*** Begin section ***

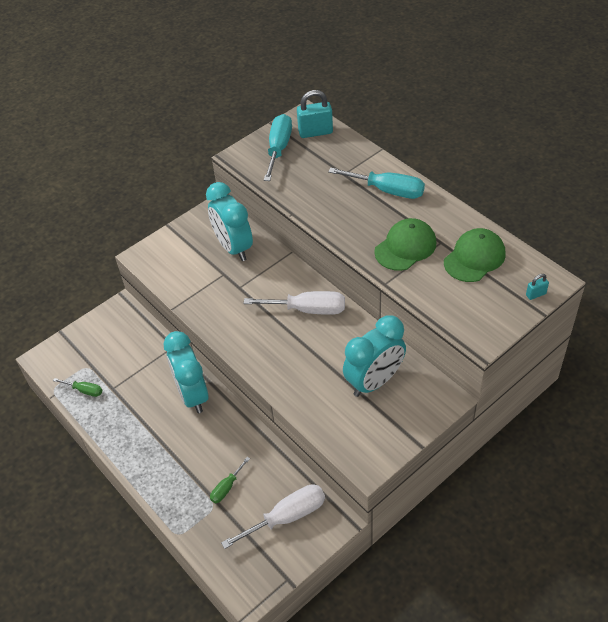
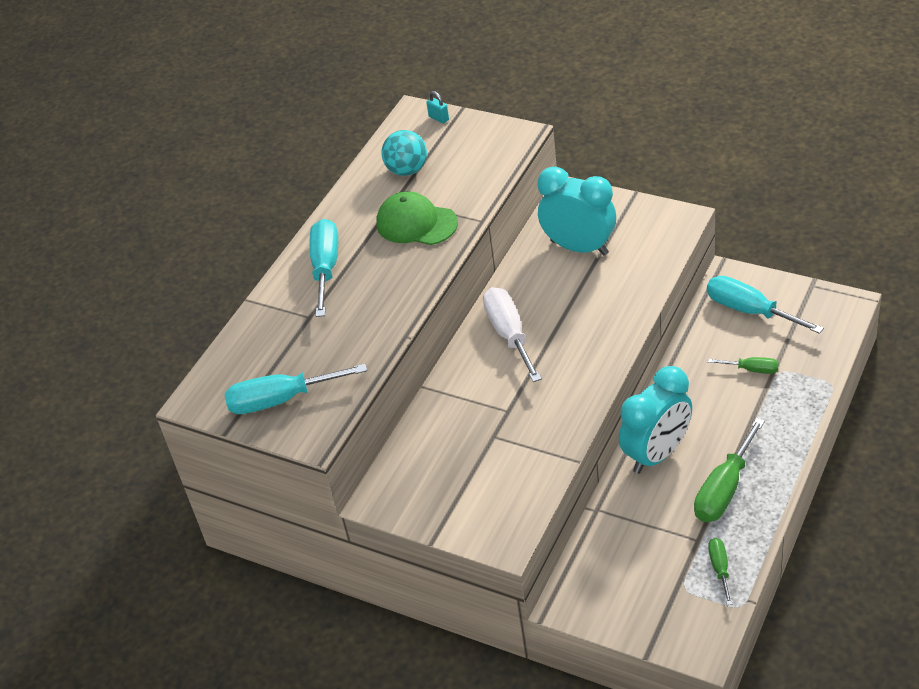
camera: 110 degrees left, 5 degrees down
turquoise clock [206,182,253,261] -> none
white screwdriver [221,484,325,549] -> turquoise screwdriver [707,276,824,334]
turquoise padlock [297,90,333,138] -> none
green cap [444,228,506,282] -> turquoise ball [381,130,427,176]
none -> green screwdriver [694,418,765,522]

*** End section ***

_Exercise directions_: Give back the listing exactly, without a single picture.

_Response for this exercise_:
camera: 110 degrees left, 5 degrees down
turquoise clock [206,182,253,261] -> none
white screwdriver [221,484,325,549] -> turquoise screwdriver [707,276,824,334]
turquoise padlock [297,90,333,138] -> none
green cap [444,228,506,282] -> turquoise ball [381,130,427,176]
none -> green screwdriver [694,418,765,522]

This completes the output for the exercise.